■ Work instructions
Please replace "ellipse" with "oval" in everything from the start of the records down to the line containing "orange pentagon at (648, 670): rotated", and give those lines again with nothing else changed.

■ Part of a data file
::::
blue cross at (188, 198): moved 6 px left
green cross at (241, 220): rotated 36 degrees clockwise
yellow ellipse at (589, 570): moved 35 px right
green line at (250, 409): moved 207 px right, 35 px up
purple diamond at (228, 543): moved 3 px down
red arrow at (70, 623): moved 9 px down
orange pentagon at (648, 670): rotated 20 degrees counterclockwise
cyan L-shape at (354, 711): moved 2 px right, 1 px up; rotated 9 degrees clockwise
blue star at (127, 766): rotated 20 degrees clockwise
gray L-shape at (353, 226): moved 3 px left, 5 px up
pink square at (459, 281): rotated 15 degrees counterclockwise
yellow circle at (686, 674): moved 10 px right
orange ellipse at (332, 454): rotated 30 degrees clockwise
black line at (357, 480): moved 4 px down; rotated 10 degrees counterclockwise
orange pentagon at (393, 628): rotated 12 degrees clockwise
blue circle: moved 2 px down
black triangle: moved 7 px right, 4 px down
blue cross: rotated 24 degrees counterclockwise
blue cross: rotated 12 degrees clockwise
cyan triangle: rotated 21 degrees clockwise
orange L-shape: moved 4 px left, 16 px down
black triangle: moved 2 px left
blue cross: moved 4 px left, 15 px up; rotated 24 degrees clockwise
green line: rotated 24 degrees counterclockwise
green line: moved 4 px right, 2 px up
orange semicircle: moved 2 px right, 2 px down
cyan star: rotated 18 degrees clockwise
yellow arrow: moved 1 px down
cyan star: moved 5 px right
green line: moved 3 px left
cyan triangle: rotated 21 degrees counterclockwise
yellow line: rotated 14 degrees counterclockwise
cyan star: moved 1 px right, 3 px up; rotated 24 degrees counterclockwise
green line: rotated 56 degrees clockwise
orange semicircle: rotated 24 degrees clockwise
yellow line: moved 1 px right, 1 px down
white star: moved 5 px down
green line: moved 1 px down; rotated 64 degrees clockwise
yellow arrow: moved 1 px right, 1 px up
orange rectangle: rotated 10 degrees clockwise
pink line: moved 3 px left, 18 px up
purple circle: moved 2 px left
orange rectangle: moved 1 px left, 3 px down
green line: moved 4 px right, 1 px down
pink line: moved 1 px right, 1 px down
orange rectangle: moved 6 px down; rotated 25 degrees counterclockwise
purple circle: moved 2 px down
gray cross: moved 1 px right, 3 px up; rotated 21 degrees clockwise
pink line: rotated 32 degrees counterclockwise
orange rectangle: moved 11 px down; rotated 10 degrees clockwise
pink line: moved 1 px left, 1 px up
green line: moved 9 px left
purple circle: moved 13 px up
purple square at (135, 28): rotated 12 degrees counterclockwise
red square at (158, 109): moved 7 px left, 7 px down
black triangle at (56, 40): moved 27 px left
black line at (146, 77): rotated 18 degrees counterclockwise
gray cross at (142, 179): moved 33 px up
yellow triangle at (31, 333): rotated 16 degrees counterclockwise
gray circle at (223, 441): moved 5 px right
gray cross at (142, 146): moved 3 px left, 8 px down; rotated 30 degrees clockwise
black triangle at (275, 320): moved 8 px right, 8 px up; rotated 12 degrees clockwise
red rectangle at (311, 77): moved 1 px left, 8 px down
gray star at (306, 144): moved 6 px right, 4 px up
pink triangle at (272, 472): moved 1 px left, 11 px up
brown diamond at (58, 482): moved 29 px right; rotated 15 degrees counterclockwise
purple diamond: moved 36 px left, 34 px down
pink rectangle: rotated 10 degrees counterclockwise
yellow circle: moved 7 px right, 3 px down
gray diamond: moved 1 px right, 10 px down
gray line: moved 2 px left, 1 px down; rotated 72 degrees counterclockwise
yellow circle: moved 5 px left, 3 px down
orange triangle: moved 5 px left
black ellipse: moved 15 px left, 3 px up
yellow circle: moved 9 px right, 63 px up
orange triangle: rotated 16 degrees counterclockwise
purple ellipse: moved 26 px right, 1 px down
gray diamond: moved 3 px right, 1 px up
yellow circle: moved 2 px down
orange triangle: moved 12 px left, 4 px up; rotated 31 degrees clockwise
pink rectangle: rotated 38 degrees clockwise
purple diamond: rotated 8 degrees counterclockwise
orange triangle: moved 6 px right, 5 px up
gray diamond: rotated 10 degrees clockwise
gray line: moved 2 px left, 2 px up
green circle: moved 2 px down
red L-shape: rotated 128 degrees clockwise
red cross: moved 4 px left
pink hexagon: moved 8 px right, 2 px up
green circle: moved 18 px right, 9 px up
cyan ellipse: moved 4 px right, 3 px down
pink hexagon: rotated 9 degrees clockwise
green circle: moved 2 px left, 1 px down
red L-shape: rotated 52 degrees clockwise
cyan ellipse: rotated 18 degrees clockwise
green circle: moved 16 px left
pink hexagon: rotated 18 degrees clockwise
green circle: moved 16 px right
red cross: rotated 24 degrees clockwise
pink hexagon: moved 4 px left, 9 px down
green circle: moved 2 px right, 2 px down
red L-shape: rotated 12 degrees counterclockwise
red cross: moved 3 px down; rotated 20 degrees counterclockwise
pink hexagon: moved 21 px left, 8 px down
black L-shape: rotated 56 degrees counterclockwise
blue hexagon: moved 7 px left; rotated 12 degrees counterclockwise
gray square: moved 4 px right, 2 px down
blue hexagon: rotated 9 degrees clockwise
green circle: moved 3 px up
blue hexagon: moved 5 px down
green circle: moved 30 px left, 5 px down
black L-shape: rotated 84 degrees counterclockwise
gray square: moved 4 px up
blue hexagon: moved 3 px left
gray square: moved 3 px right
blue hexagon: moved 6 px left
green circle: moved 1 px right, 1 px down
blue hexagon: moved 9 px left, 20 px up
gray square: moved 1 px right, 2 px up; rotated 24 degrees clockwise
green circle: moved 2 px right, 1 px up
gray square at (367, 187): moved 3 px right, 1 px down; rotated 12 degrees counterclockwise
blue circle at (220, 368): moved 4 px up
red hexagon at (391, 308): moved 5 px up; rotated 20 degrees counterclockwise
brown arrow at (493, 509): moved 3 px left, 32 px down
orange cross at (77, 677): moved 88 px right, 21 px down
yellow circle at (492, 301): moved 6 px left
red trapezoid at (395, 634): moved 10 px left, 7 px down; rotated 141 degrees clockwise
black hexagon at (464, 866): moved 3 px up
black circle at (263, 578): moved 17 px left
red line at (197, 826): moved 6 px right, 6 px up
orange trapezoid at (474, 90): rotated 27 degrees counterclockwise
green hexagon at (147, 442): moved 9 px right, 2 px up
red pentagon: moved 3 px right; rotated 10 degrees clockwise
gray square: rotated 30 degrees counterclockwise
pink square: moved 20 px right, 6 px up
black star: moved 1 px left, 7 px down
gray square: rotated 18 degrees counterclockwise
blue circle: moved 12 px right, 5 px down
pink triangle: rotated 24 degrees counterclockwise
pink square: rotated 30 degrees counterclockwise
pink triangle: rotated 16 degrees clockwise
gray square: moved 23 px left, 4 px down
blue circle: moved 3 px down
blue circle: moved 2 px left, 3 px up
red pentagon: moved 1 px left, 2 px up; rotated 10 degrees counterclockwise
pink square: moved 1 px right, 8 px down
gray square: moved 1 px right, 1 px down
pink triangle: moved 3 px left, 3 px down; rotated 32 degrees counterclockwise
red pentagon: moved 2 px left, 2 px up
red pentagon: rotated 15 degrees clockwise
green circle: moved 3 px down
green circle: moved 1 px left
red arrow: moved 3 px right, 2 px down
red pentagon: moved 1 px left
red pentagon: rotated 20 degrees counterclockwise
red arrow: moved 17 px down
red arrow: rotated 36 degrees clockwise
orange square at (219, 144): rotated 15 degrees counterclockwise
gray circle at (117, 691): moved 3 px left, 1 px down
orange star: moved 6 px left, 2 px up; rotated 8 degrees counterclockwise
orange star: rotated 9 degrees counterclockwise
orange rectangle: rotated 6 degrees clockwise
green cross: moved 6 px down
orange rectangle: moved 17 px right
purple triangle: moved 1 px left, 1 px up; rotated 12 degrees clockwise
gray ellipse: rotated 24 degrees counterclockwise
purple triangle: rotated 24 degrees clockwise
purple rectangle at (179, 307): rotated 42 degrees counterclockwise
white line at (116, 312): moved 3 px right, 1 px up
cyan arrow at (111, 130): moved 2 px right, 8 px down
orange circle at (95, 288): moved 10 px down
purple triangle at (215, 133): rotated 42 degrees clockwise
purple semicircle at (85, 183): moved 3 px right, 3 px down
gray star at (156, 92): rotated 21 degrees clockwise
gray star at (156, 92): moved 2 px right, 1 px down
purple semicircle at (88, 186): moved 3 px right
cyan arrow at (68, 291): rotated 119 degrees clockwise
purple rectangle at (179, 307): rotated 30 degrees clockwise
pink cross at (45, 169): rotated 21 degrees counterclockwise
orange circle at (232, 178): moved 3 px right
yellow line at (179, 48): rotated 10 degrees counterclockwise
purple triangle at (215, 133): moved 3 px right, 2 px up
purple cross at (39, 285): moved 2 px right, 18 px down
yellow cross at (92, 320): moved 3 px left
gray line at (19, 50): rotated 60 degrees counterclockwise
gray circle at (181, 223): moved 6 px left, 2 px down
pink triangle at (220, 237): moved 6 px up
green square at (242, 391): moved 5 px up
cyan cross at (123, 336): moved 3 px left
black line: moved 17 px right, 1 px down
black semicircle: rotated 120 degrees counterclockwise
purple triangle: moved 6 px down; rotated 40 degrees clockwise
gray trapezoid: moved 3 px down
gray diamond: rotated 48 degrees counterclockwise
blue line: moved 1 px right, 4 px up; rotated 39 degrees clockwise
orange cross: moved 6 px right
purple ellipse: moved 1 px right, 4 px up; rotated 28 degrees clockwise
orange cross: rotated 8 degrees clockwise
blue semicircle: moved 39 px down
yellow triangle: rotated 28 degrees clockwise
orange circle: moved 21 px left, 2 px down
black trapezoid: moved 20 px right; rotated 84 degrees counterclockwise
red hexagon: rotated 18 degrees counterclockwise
::::
■ The answer
blue cross at (188, 198): moved 6 px left
green cross at (241, 220): rotated 36 degrees clockwise
yellow oval at (589, 570): moved 35 px right
green line at (250, 409): moved 207 px right, 35 px up
purple diamond at (228, 543): moved 3 px down
red arrow at (70, 623): moved 9 px down
orange pentagon at (648, 670): rotated 20 degrees counterclockwise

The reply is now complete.